**PROMPT:** A word-for-word copy of the data, pictures excluded, is what this task asks for.

[Dataset records]
════════════════════

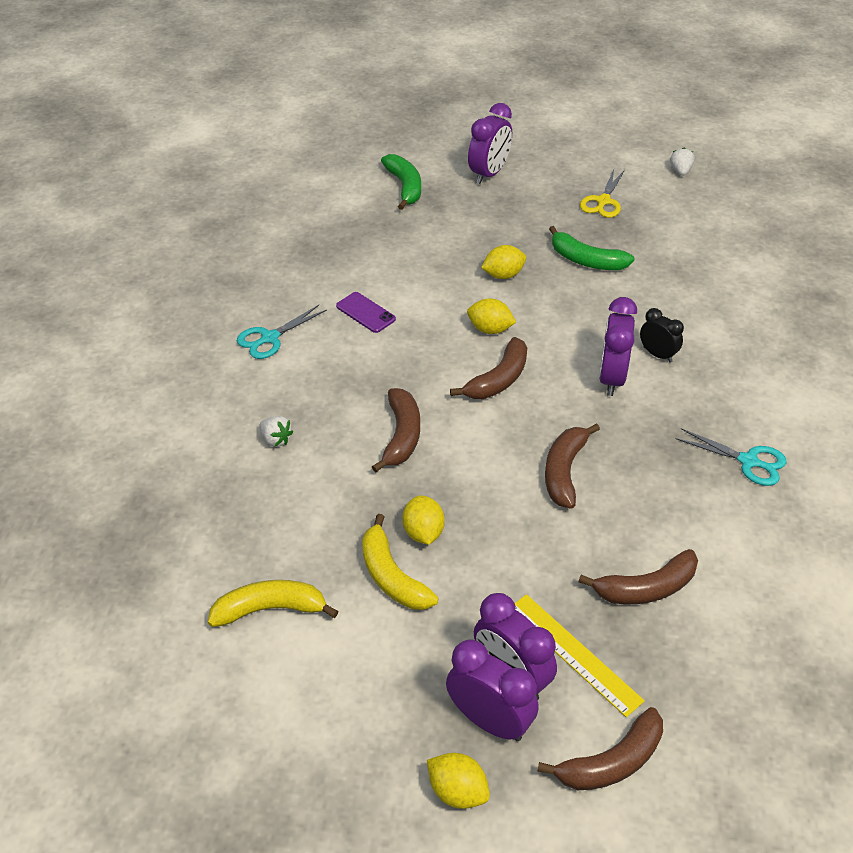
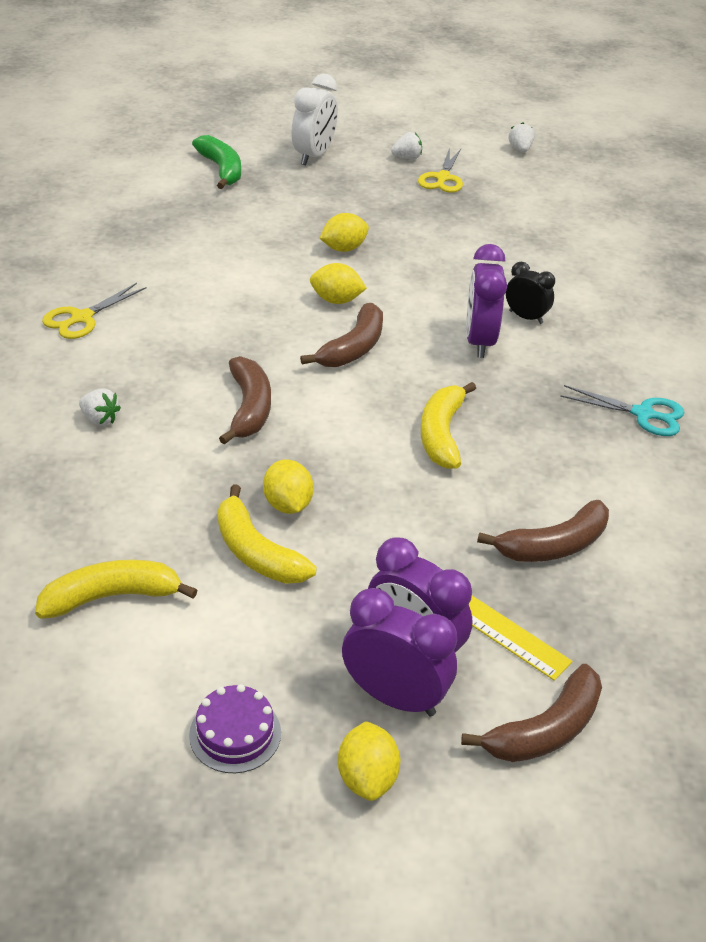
camera: 10 degrees left, 5 degrees down
(270, 338) = (82, 318): turquoise scissors -> yellow scissors
(356, 742) = (235, 733): none -> purple cake
(365, 313) = (192, 289): purple phone -> none
(457, 791) = (367, 778): yellow lemon -> yellow lemon turned 60 degrees clockwise
(489, 174) = (314, 156): purple clock -> white clock
(564, 471) = (442, 434): brown banana -> yellow banana
(573, 178) = (407, 158): none -> white strawberry
(586, 260) = (433, 232): green banana -> none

════════════════════

**ANSWER SECTION:**
camera: 10 degrees left, 5 degrees down
(270, 338) = (82, 318): turquoise scissors -> yellow scissors
(356, 742) = (235, 733): none -> purple cake
(365, 313) = (192, 289): purple phone -> none
(457, 791) = (367, 778): yellow lemon -> yellow lemon turned 60 degrees clockwise
(489, 174) = (314, 156): purple clock -> white clock
(564, 471) = (442, 434): brown banana -> yellow banana
(573, 178) = (407, 158): none -> white strawberry
(586, 260) = (433, 232): green banana -> none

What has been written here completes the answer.